**Problem statement**
From the data that follows, copy every line with the string "yellow".

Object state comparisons
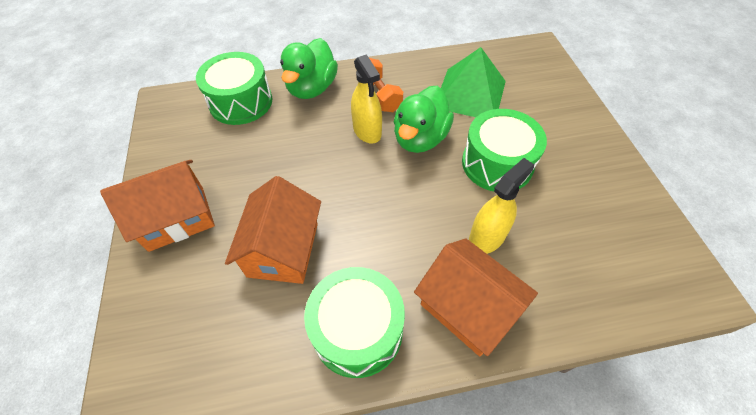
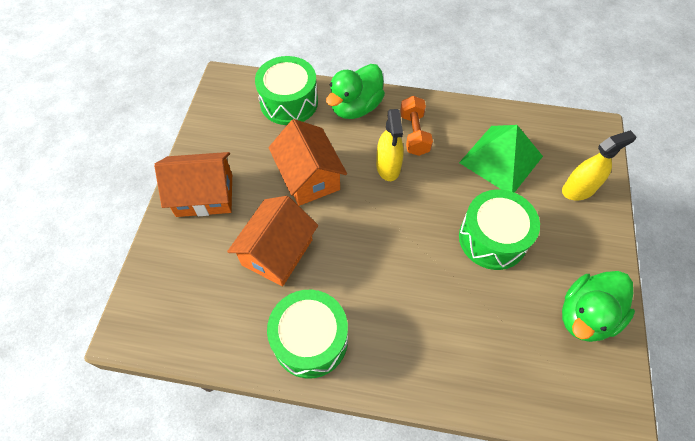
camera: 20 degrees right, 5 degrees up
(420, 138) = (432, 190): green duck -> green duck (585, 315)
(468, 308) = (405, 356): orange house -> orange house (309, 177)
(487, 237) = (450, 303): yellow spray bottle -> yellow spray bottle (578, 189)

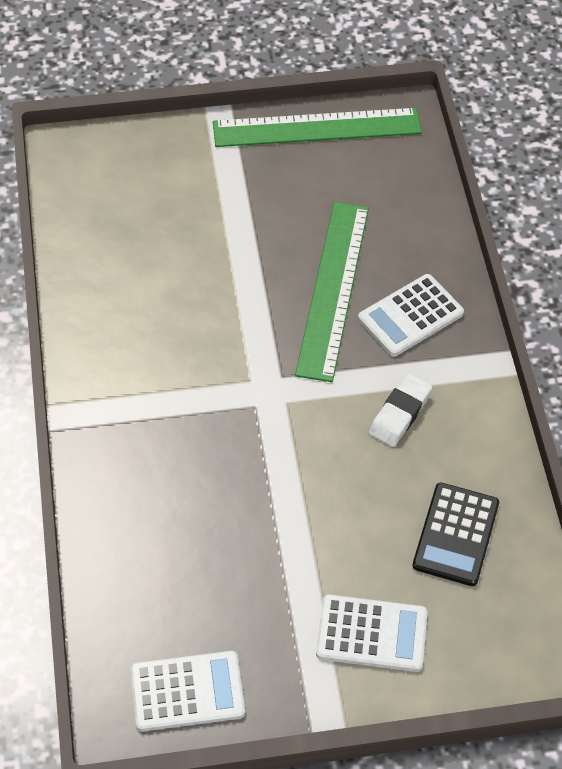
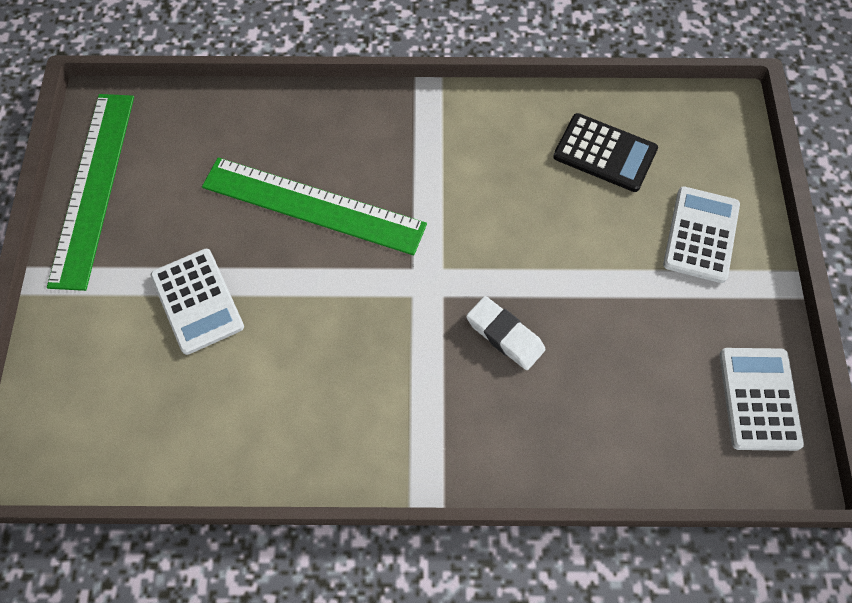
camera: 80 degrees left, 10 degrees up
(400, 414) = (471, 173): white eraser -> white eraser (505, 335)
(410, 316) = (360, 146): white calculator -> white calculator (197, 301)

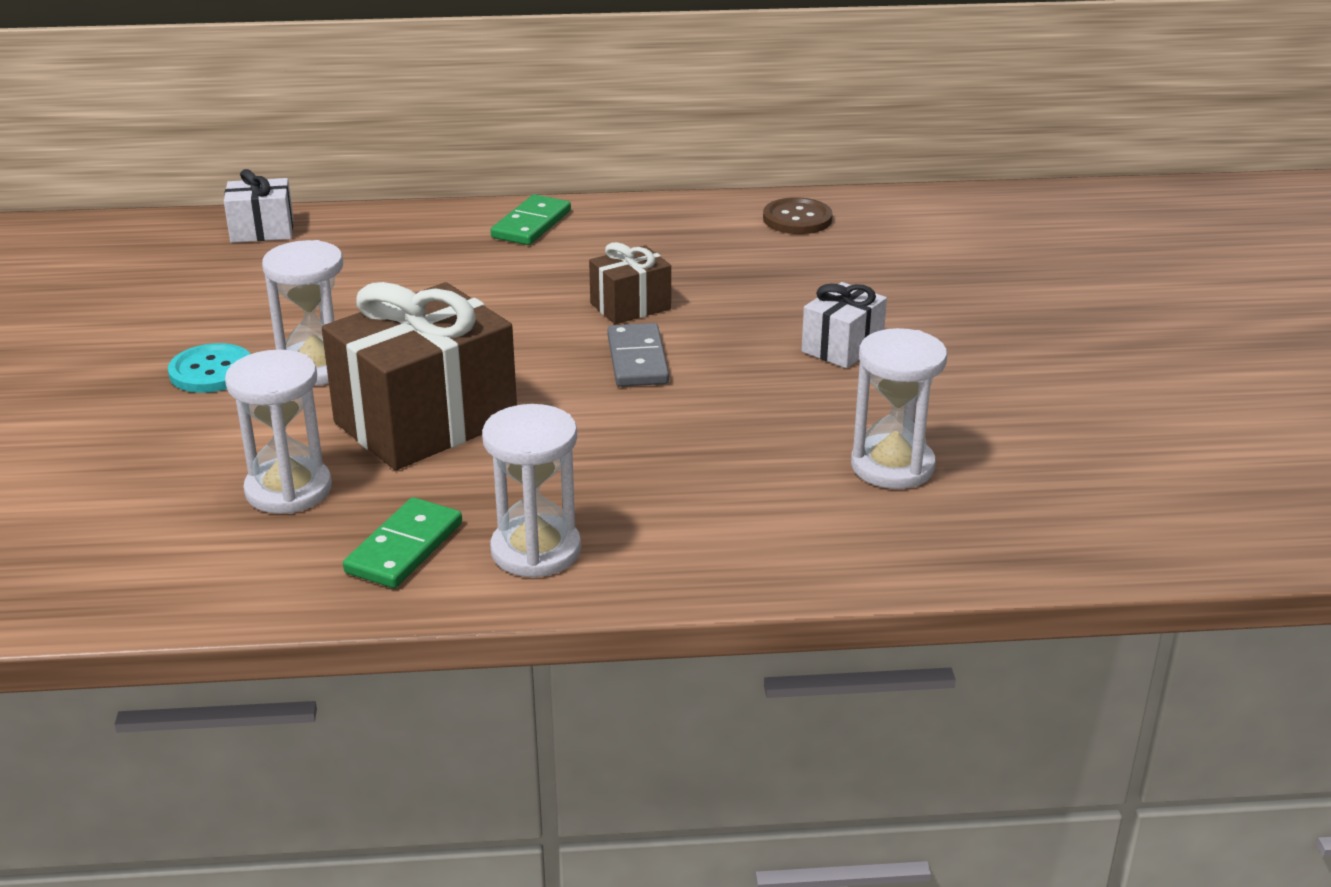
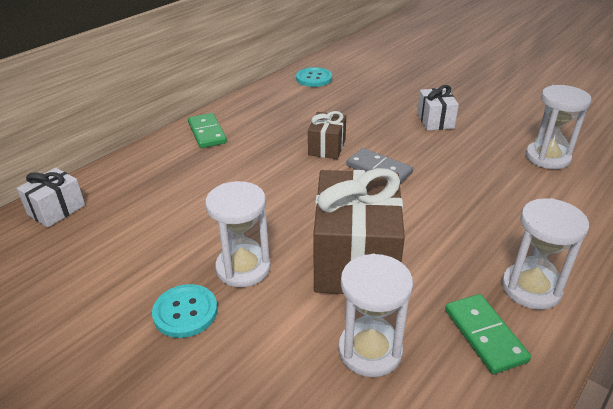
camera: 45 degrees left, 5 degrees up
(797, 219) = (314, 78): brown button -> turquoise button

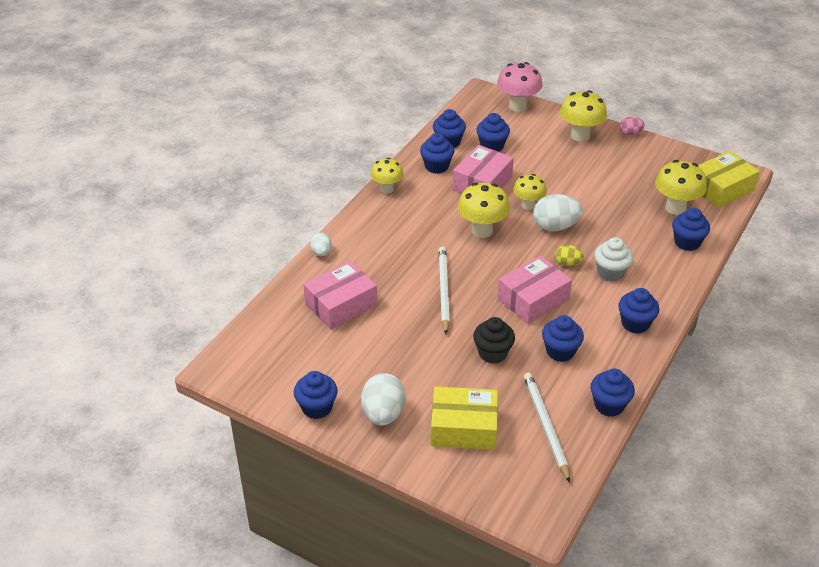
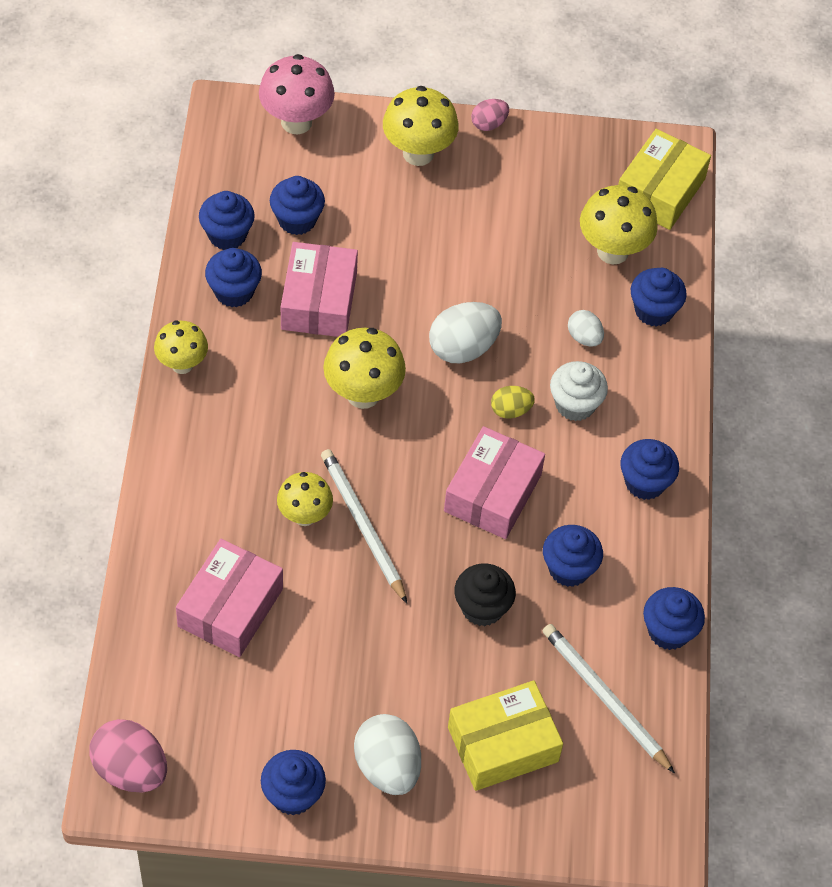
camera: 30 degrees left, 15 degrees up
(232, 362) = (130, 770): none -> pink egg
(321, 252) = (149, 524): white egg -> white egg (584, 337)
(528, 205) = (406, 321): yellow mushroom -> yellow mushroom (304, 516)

**Response to the task**
(487, 237) = (450, 303): yellow spray bottle -> yellow spray bottle (578, 189)
(528, 205) = (406, 321): yellow mushroom -> yellow mushroom (304, 516)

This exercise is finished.